[Opening TASK DATA section]
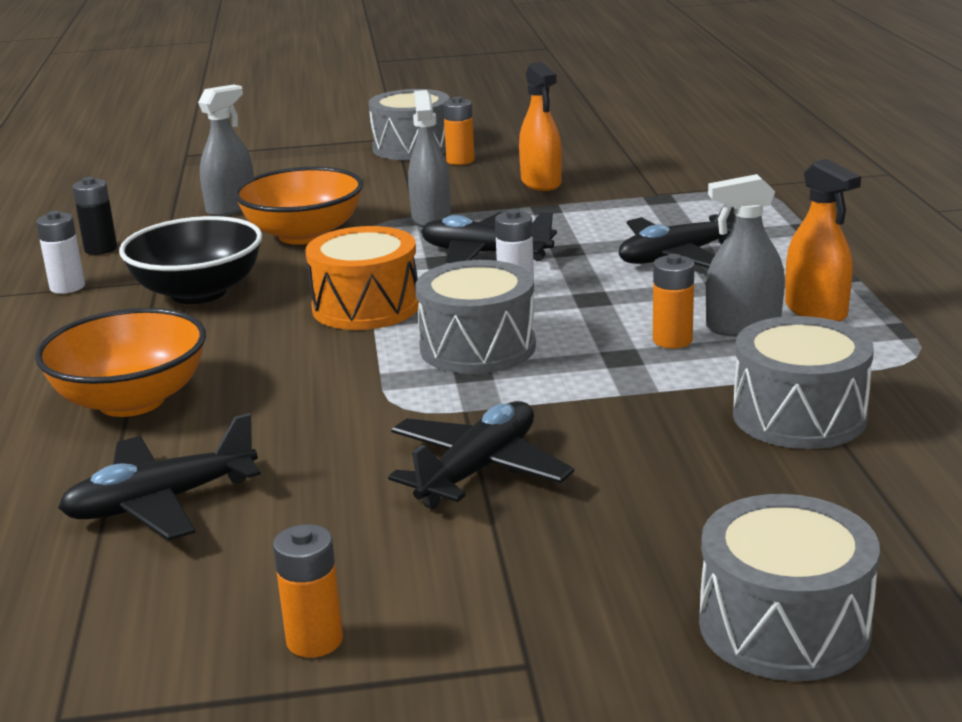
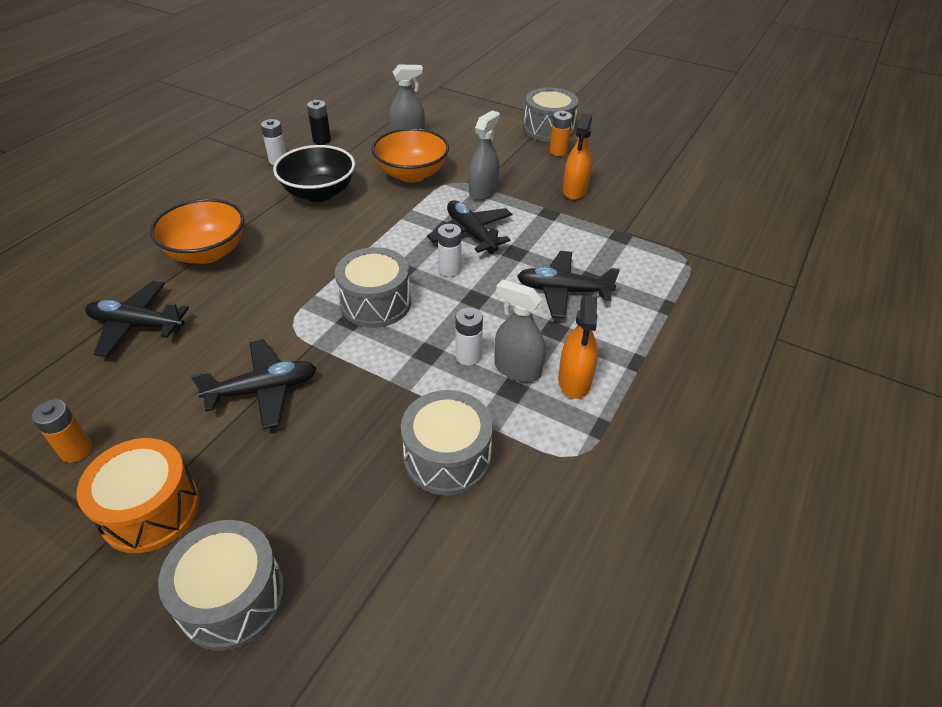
camera: 35 degrees right, 20 degrees up
orange drum [305,226,419,330] -> orange drum moved to [77,438,199,553]
orange battery [653,254,695,349] -> white battery [456,308,483,365]

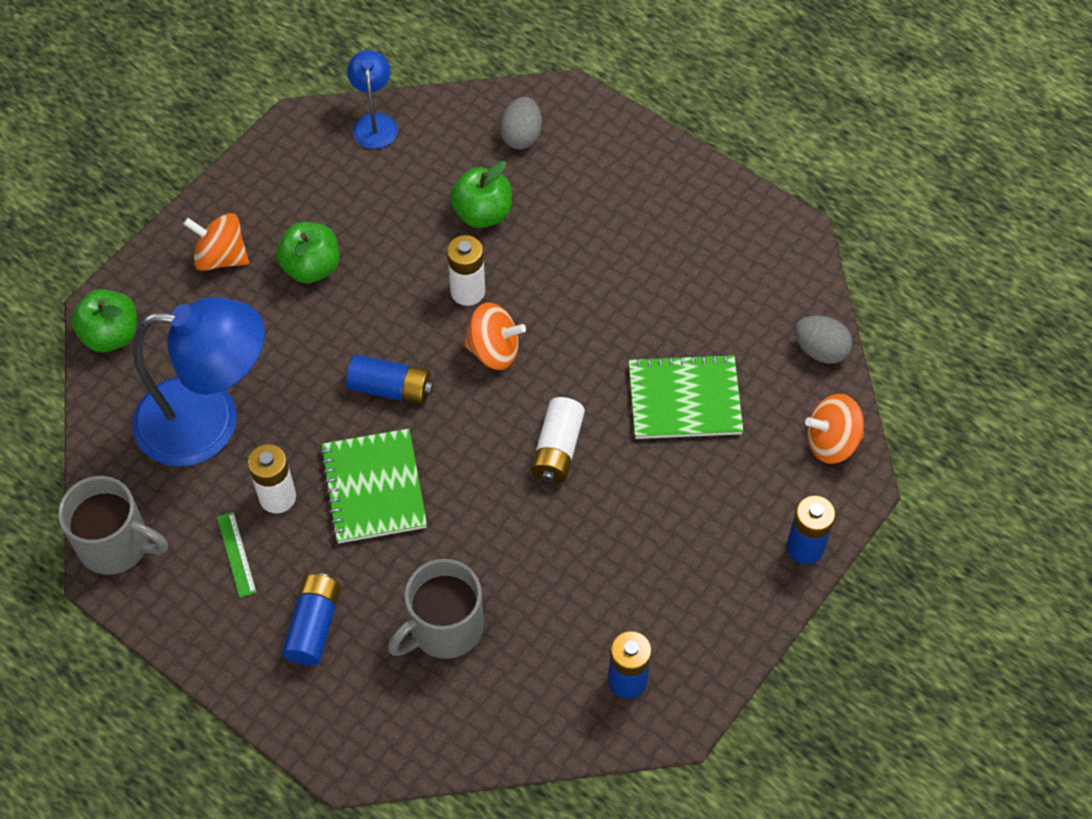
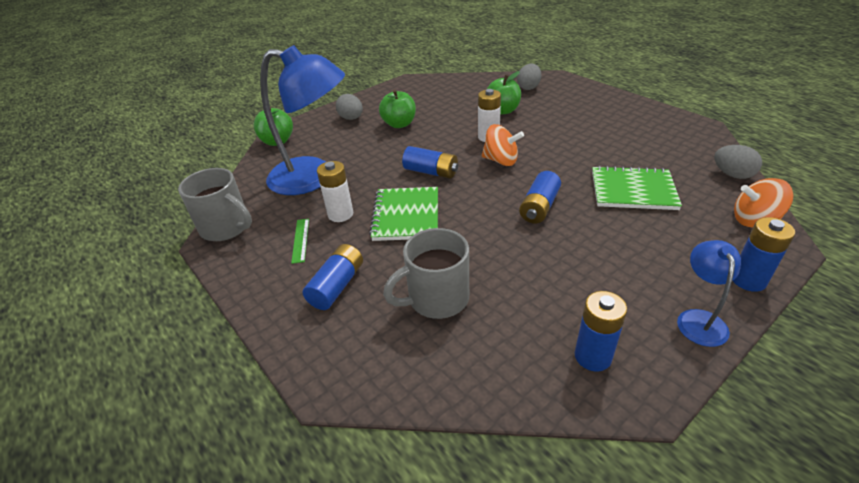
camera: 15 degrees right, 20 degrees down
orange spinning top [183,213,249,271] -> grey egg [336,94,363,120]
blue lamp [347,50,398,149] -> blue lamp moved to [677,240,741,347]
white battery [531,397,585,483] -> blue battery [519,171,561,223]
[Closing TASK DATA section]
● **JOB ITEM**
Output all of the data word for word, excluding any pictures.

● **FINISHED EXERCISE**
camera: 35 degrees right, 20 degrees up
orange drum [305,226,419,330] -> orange drum moved to [77,438,199,553]
orange battery [653,254,695,349] -> white battery [456,308,483,365]

camera: 15 degrees right, 20 degrees down
orange spinning top [183,213,249,271] -> grey egg [336,94,363,120]
blue lamp [347,50,398,149] -> blue lamp moved to [677,240,741,347]
white battery [531,397,585,483] -> blue battery [519,171,561,223]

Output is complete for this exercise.